* Your goal:
What follows is a set of records. Copy them exactly and leave out the images.

* Supplied material:
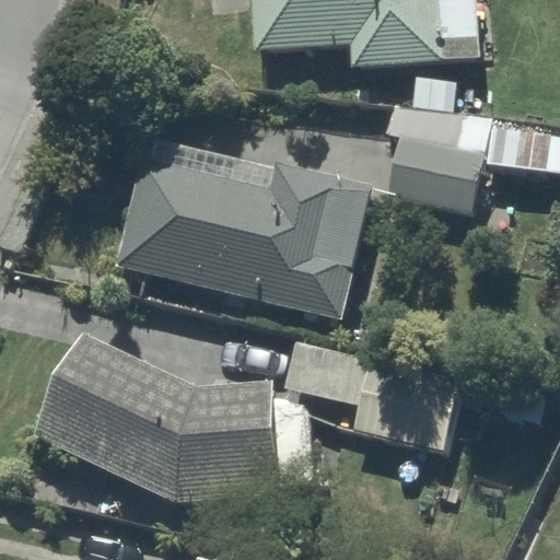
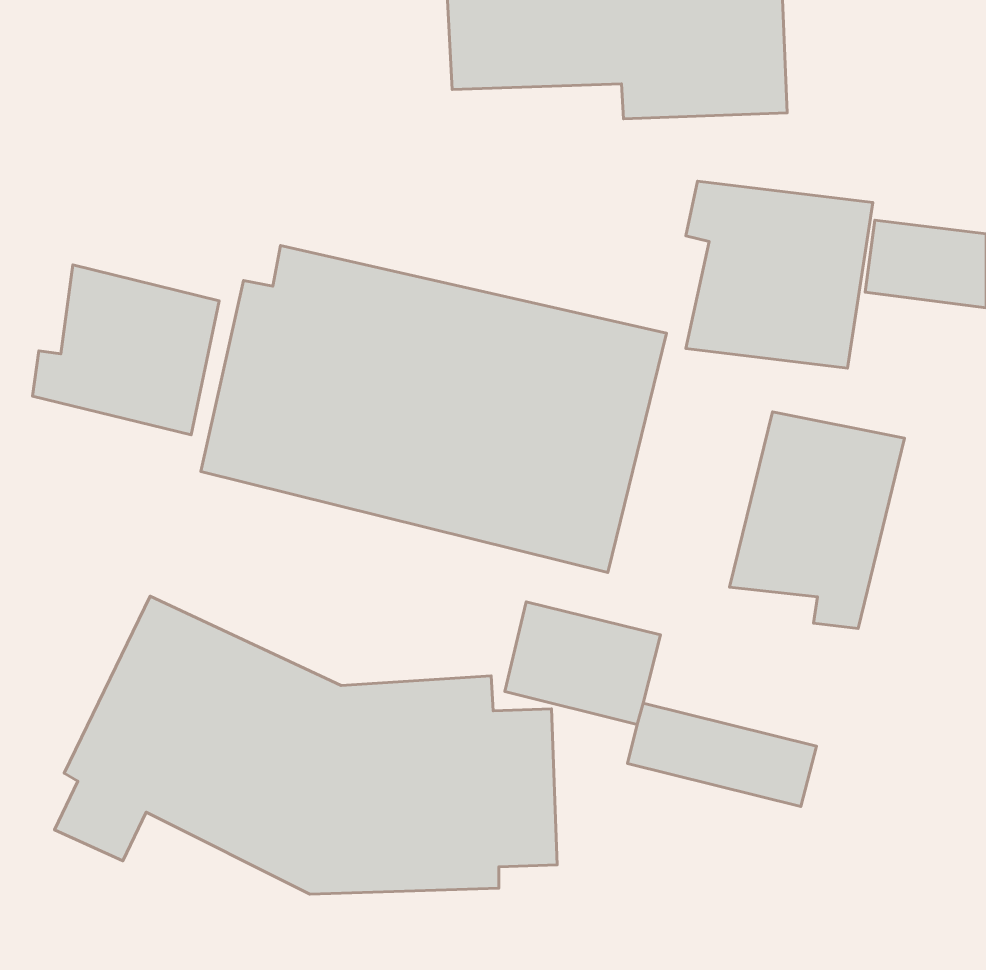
building: none -> [33,265,219,435]
building: none -> [729,412,905,629]

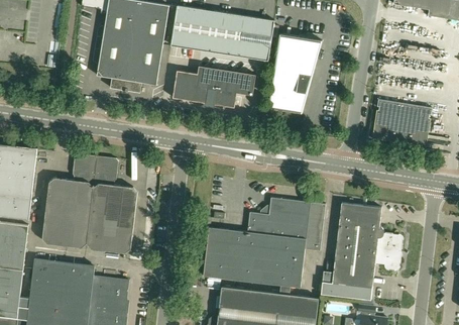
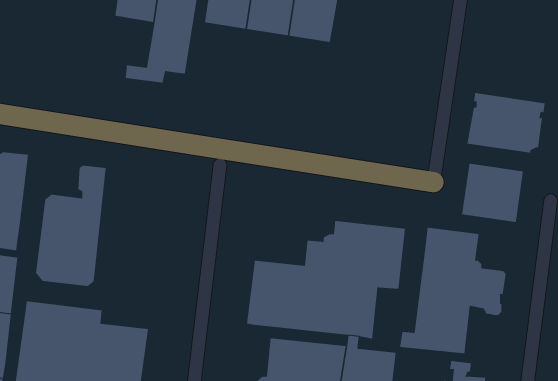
building: [267,33,322,113] -> none
building: [96,40,132,80] -> none
building: [173,66,255,107] -> none
building: none -> [462,163,524,223]
building: [87,156,137,252] -> none

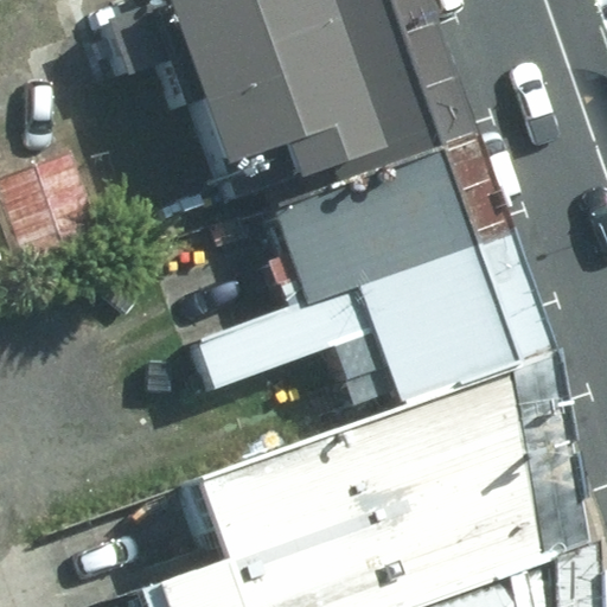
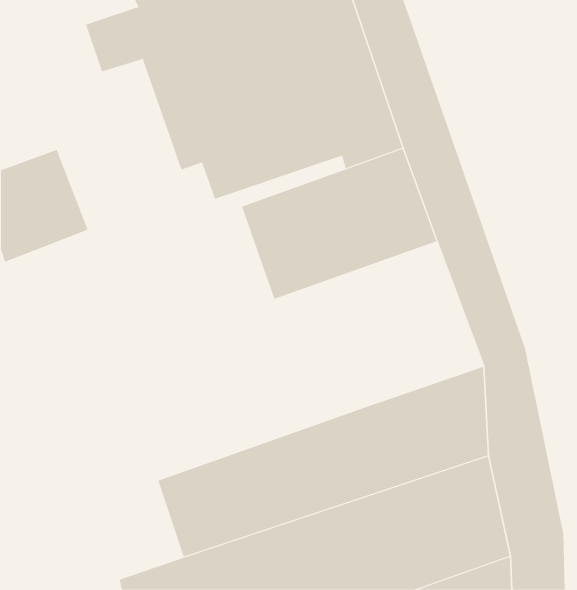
building: [193,245,511,413] -> none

* Task result:
building: none -> [33,265,219,435]
building: none -> [729,412,905,629]

building: [267,33,322,113] -> none
building: [96,40,132,80] -> none
building: [173,66,255,107] -> none
building: none -> [462,163,524,223]
building: [87,156,137,252] -> none

building: [193,245,511,413] -> none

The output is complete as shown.